* **RECORDS**
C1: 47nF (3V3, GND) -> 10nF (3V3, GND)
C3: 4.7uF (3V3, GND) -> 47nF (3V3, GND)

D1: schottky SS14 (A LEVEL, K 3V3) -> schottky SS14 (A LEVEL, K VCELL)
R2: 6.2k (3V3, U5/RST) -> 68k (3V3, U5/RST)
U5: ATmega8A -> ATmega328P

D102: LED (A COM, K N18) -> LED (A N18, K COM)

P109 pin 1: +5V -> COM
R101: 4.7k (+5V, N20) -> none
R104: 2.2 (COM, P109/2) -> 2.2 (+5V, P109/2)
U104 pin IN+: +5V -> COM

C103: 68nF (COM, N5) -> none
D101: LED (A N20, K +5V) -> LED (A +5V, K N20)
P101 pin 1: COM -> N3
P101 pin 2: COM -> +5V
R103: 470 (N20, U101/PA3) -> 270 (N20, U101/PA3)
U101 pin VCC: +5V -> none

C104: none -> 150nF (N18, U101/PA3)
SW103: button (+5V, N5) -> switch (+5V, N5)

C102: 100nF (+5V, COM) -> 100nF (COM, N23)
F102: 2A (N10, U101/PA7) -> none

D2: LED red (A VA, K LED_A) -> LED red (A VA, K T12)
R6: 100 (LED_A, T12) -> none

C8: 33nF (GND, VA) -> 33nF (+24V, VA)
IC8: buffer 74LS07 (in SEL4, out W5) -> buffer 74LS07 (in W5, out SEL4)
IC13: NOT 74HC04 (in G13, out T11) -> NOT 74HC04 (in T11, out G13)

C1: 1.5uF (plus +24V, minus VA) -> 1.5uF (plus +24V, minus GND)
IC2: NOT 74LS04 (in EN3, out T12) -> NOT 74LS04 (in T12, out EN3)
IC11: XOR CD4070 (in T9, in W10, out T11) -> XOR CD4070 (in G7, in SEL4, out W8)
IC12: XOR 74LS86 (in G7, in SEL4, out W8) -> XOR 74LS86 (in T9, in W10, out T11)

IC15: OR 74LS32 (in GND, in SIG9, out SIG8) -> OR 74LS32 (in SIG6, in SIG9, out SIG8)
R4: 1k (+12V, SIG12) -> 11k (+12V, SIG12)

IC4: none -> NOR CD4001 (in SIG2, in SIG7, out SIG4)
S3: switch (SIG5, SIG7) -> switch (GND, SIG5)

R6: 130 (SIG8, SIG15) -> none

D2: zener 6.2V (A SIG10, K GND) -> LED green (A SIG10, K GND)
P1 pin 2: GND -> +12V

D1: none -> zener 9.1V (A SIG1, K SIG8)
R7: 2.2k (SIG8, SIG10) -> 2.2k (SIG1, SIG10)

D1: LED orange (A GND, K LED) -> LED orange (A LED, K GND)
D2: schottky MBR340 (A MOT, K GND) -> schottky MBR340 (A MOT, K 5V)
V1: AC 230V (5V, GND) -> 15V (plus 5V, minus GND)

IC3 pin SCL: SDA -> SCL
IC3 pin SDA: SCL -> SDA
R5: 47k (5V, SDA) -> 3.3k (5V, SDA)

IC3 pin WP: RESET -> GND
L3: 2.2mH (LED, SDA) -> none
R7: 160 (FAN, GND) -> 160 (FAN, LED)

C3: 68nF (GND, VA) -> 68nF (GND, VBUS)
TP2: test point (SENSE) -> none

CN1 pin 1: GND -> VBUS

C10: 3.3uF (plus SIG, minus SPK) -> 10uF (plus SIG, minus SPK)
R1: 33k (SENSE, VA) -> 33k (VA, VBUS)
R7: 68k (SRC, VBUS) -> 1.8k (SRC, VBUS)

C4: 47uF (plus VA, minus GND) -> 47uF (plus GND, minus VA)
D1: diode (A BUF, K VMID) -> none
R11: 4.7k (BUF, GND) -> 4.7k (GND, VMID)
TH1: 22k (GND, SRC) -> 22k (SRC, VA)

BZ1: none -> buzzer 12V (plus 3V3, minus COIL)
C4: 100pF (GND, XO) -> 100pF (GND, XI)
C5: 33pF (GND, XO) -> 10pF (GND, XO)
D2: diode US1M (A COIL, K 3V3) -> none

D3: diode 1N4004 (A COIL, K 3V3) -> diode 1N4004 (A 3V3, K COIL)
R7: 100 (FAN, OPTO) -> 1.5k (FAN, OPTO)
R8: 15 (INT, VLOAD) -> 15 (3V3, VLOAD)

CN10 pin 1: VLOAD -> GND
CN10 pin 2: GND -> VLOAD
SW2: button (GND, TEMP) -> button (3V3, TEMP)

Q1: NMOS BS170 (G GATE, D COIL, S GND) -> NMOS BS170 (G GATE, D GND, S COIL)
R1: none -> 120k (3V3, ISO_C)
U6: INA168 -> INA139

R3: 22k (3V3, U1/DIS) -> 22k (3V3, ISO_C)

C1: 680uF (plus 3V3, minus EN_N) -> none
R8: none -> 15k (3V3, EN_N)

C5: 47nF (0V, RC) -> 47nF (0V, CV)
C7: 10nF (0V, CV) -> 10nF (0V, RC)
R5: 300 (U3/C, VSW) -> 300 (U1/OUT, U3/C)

* **WHAT YOU NEED TO DO**
Repeat the listing in its entirety, keeping each line as it is.

* **WRITTEN ANSWER**
C1: 47nF (3V3, GND) -> 10nF (3V3, GND)
C3: 4.7uF (3V3, GND) -> 47nF (3V3, GND)

D1: schottky SS14 (A LEVEL, K 3V3) -> schottky SS14 (A LEVEL, K VCELL)
R2: 6.2k (3V3, U5/RST) -> 68k (3V3, U5/RST)
U5: ATmega8A -> ATmega328P

D102: LED (A COM, K N18) -> LED (A N18, K COM)

P109 pin 1: +5V -> COM
R101: 4.7k (+5V, N20) -> none
R104: 2.2 (COM, P109/2) -> 2.2 (+5V, P109/2)
U104 pin IN+: +5V -> COM

C103: 68nF (COM, N5) -> none
D101: LED (A N20, K +5V) -> LED (A +5V, K N20)
P101 pin 1: COM -> N3
P101 pin 2: COM -> +5V
R103: 470 (N20, U101/PA3) -> 270 (N20, U101/PA3)
U101 pin VCC: +5V -> none

C104: none -> 150nF (N18, U101/PA3)
SW103: button (+5V, N5) -> switch (+5V, N5)

C102: 100nF (+5V, COM) -> 100nF (COM, N23)
F102: 2A (N10, U101/PA7) -> none

D2: LED red (A VA, K LED_A) -> LED red (A VA, K T12)
R6: 100 (LED_A, T12) -> none

C8: 33nF (GND, VA) -> 33nF (+24V, VA)
IC8: buffer 74LS07 (in SEL4, out W5) -> buffer 74LS07 (in W5, out SEL4)
IC13: NOT 74HC04 (in G13, out T11) -> NOT 74HC04 (in T11, out G13)

C1: 1.5uF (plus +24V, minus VA) -> 1.5uF (plus +24V, minus GND)
IC2: NOT 74LS04 (in EN3, out T12) -> NOT 74LS04 (in T12, out EN3)
IC11: XOR CD4070 (in T9, in W10, out T11) -> XOR CD4070 (in G7, in SEL4, out W8)
IC12: XOR 74LS86 (in G7, in SEL4, out W8) -> XOR 74LS86 (in T9, in W10, out T11)

IC15: OR 74LS32 (in GND, in SIG9, out SIG8) -> OR 74LS32 (in SIG6, in SIG9, out SIG8)
R4: 1k (+12V, SIG12) -> 11k (+12V, SIG12)

IC4: none -> NOR CD4001 (in SIG2, in SIG7, out SIG4)
S3: switch (SIG5, SIG7) -> switch (GND, SIG5)

R6: 130 (SIG8, SIG15) -> none

D2: zener 6.2V (A SIG10, K GND) -> LED green (A SIG10, K GND)
P1 pin 2: GND -> +12V

D1: none -> zener 9.1V (A SIG1, K SIG8)
R7: 2.2k (SIG8, SIG10) -> 2.2k (SIG1, SIG10)

D1: LED orange (A GND, K LED) -> LED orange (A LED, K GND)
D2: schottky MBR340 (A MOT, K GND) -> schottky MBR340 (A MOT, K 5V)
V1: AC 230V (5V, GND) -> 15V (plus 5V, minus GND)

IC3 pin SCL: SDA -> SCL
IC3 pin SDA: SCL -> SDA
R5: 47k (5V, SDA) -> 3.3k (5V, SDA)

IC3 pin WP: RESET -> GND
L3: 2.2mH (LED, SDA) -> none
R7: 160 (FAN, GND) -> 160 (FAN, LED)

C3: 68nF (GND, VA) -> 68nF (GND, VBUS)
TP2: test point (SENSE) -> none

CN1 pin 1: GND -> VBUS

C10: 3.3uF (plus SIG, minus SPK) -> 10uF (plus SIG, minus SPK)
R1: 33k (SENSE, VA) -> 33k (VA, VBUS)
R7: 68k (SRC, VBUS) -> 1.8k (SRC, VBUS)

C4: 47uF (plus VA, minus GND) -> 47uF (plus GND, minus VA)
D1: diode (A BUF, K VMID) -> none
R11: 4.7k (BUF, GND) -> 4.7k (GND, VMID)
TH1: 22k (GND, SRC) -> 22k (SRC, VA)

BZ1: none -> buzzer 12V (plus 3V3, minus COIL)
C4: 100pF (GND, XO) -> 100pF (GND, XI)
C5: 33pF (GND, XO) -> 10pF (GND, XO)
D2: diode US1M (A COIL, K 3V3) -> none

D3: diode 1N4004 (A COIL, K 3V3) -> diode 1N4004 (A 3V3, K COIL)
R7: 100 (FAN, OPTO) -> 1.5k (FAN, OPTO)
R8: 15 (INT, VLOAD) -> 15 (3V3, VLOAD)

CN10 pin 1: VLOAD -> GND
CN10 pin 2: GND -> VLOAD
SW2: button (GND, TEMP) -> button (3V3, TEMP)

Q1: NMOS BS170 (G GATE, D COIL, S GND) -> NMOS BS170 (G GATE, D GND, S COIL)
R1: none -> 120k (3V3, ISO_C)
U6: INA168 -> INA139

R3: 22k (3V3, U1/DIS) -> 22k (3V3, ISO_C)

C1: 680uF (plus 3V3, minus EN_N) -> none
R8: none -> 15k (3V3, EN_N)

C5: 47nF (0V, RC) -> 47nF (0V, CV)
C7: 10nF (0V, CV) -> 10nF (0V, RC)
R5: 300 (U3/C, VSW) -> 300 (U1/OUT, U3/C)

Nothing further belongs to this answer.